Data for this exercise
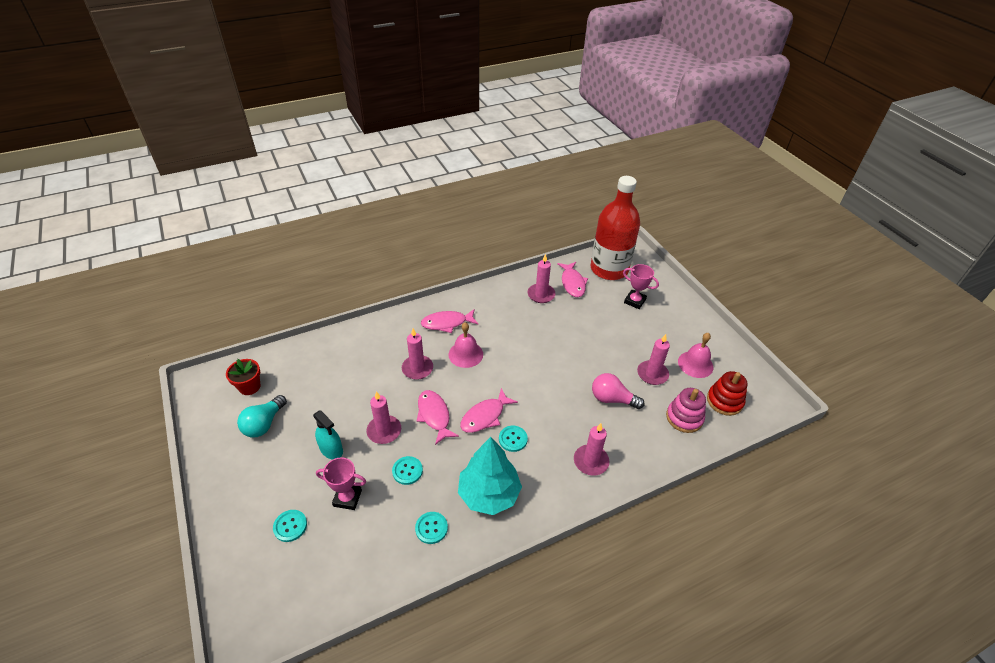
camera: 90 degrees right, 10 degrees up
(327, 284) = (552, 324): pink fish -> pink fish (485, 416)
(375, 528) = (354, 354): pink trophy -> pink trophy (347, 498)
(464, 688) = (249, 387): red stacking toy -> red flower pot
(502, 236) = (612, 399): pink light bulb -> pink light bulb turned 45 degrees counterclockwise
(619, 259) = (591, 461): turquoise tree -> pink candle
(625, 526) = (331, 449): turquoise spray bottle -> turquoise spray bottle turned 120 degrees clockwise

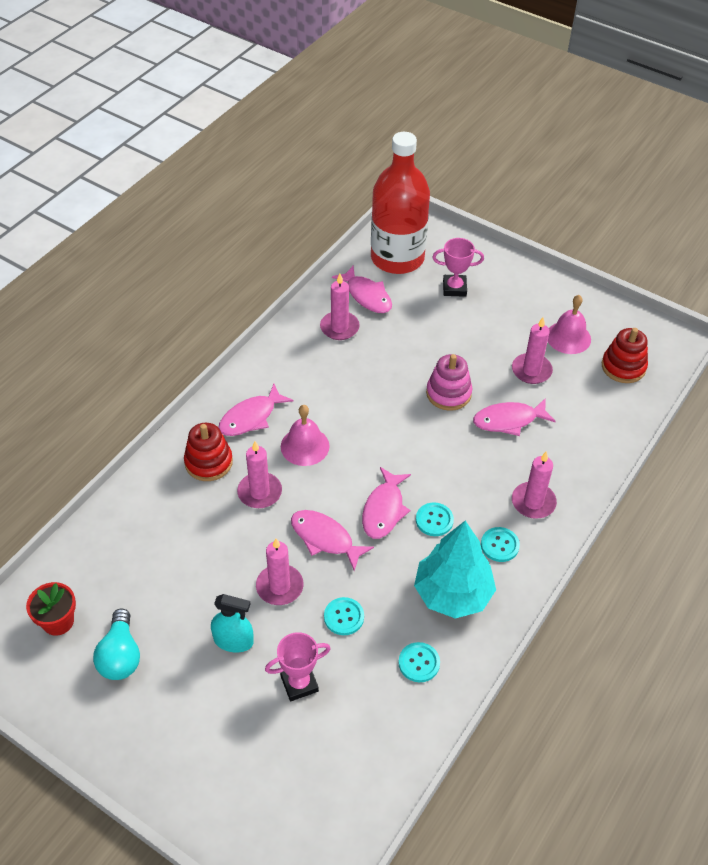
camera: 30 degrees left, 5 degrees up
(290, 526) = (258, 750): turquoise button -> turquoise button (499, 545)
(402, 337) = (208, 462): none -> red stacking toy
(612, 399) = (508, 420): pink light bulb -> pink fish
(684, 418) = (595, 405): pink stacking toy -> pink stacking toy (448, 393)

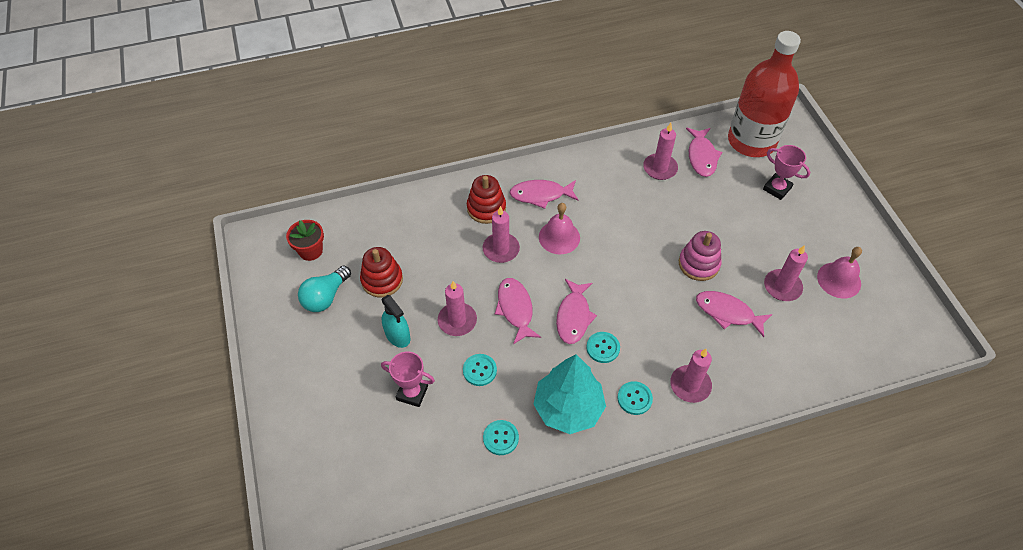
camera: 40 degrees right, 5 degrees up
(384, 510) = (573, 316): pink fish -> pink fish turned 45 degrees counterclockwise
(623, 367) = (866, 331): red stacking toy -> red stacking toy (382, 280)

Required work
Filter the records down to the lines that contain the string "fish", and copy those lines.

Exercise response
(327, 284) = (552, 324): pink fish -> pink fish (485, 416)
(612, 399) = (508, 420): pink light bulb -> pink fish
(384, 510) = (573, 316): pink fish -> pink fish turned 45 degrees counterclockwise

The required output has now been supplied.